Image sets with object changes
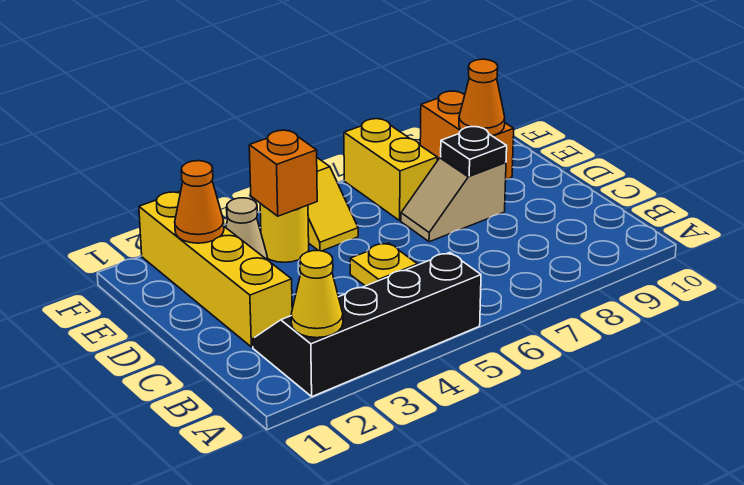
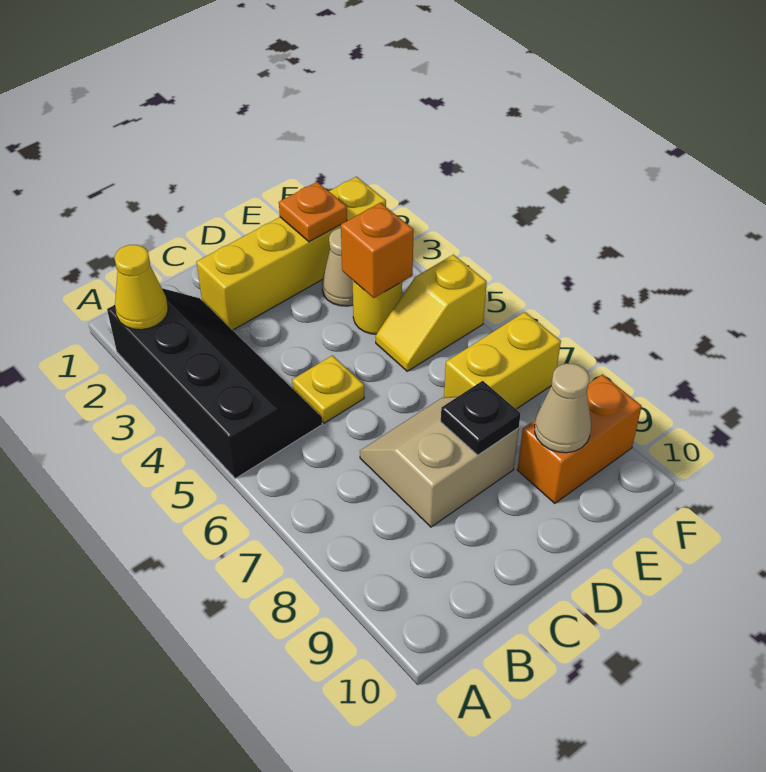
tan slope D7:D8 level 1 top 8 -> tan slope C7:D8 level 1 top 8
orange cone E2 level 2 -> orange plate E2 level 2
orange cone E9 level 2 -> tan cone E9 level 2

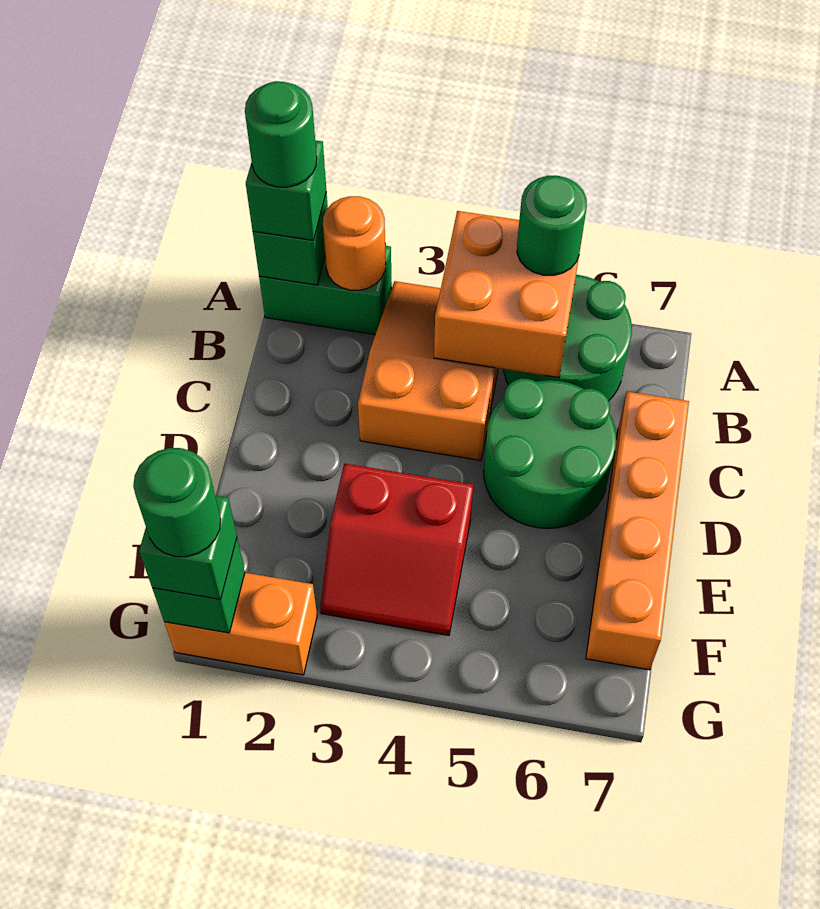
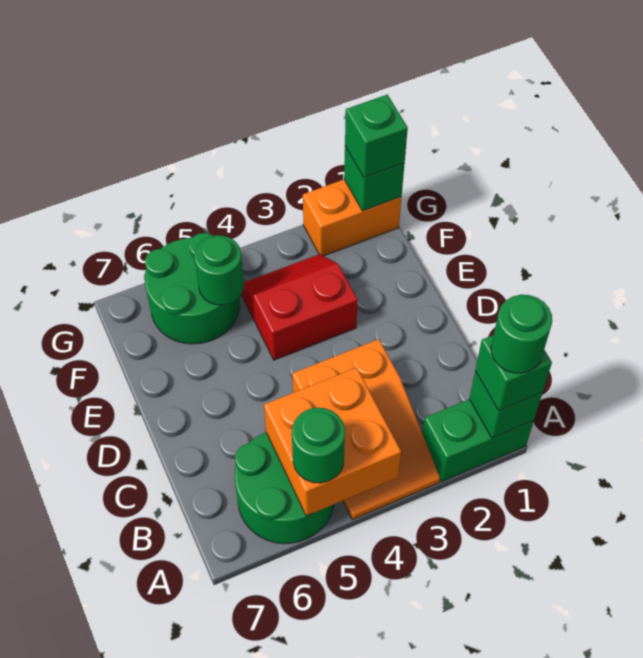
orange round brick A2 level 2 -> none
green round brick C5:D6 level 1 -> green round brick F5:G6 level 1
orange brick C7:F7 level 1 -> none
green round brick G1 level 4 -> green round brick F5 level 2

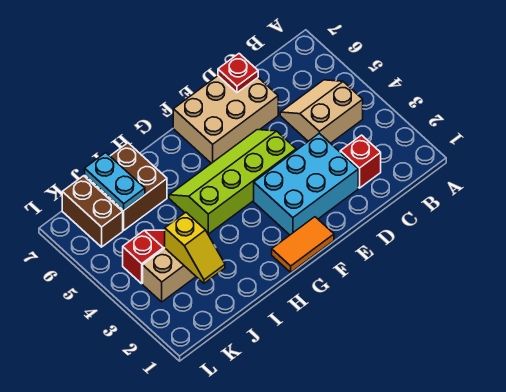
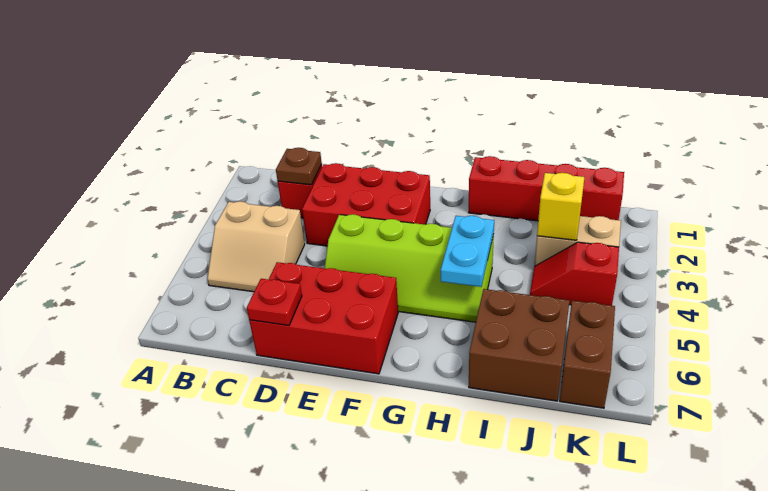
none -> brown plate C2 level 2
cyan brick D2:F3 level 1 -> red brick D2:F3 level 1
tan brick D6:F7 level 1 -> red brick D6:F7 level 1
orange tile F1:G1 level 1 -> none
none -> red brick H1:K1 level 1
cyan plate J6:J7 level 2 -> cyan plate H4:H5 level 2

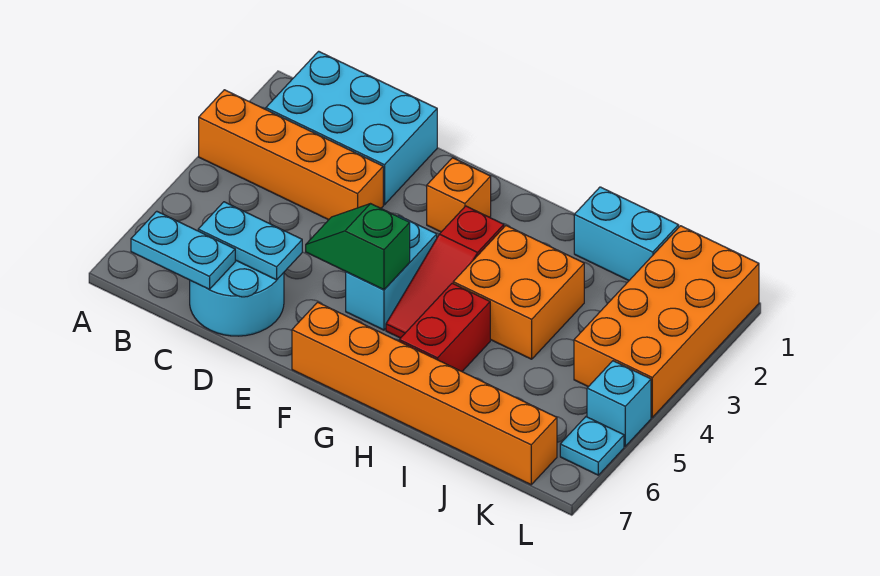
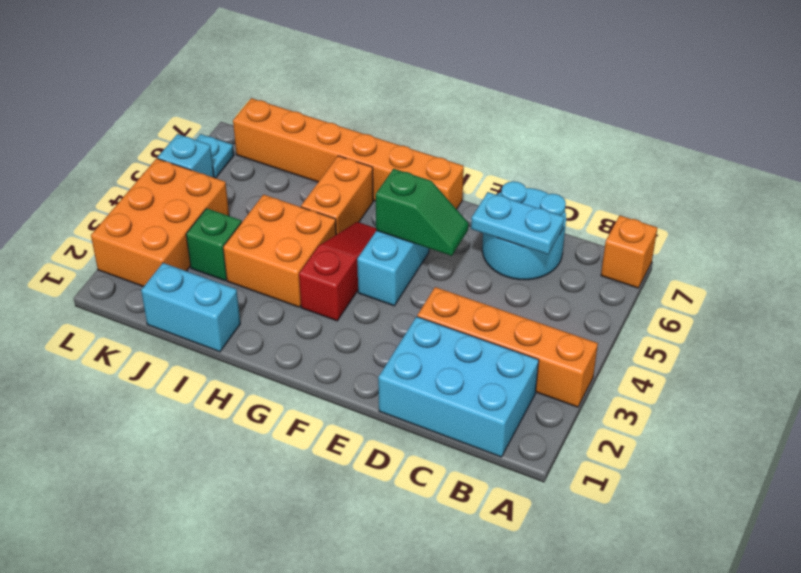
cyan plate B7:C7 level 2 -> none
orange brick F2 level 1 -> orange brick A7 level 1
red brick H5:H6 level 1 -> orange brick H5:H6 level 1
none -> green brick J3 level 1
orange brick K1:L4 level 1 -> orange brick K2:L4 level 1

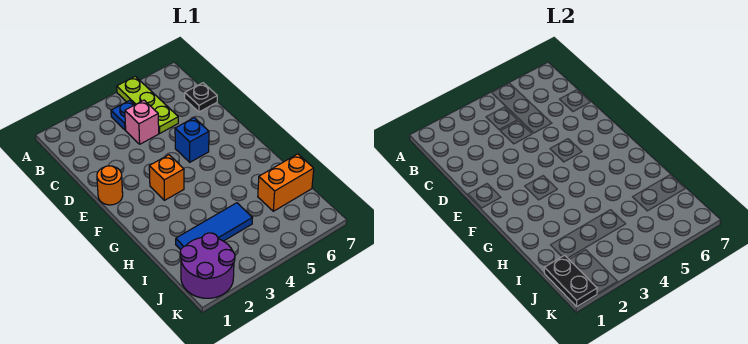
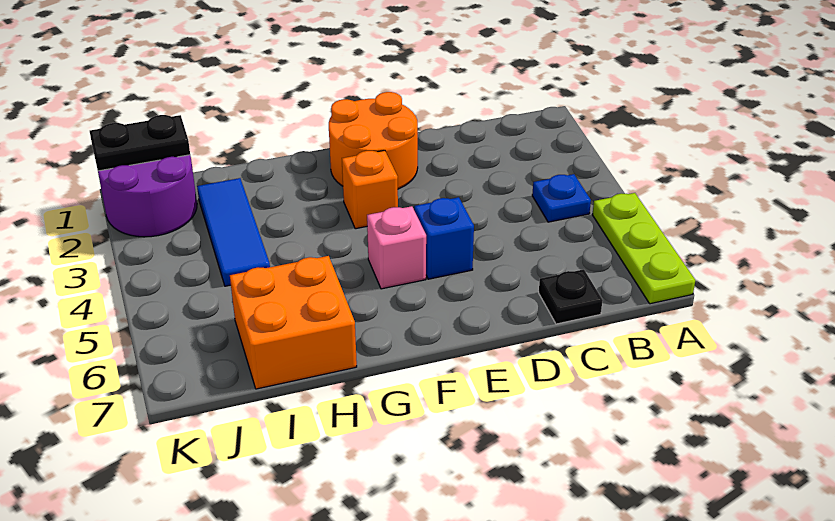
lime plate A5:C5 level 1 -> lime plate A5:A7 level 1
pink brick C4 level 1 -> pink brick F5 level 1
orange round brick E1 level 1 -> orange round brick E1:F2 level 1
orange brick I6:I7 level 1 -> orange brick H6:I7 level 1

=== WORK TO BE COMPLETED ===
Begin at the line in the entries above that has "orange cone E2", stop after the line that has "orange brick C7:F7 level 1 -> none", and output exactly those lines without pictures.

=== FINISHED EXERCISE ===
orange cone E2 level 2 -> orange plate E2 level 2
orange cone E9 level 2 -> tan cone E9 level 2

orange round brick A2 level 2 -> none
green round brick C5:D6 level 1 -> green round brick F5:G6 level 1
orange brick C7:F7 level 1 -> none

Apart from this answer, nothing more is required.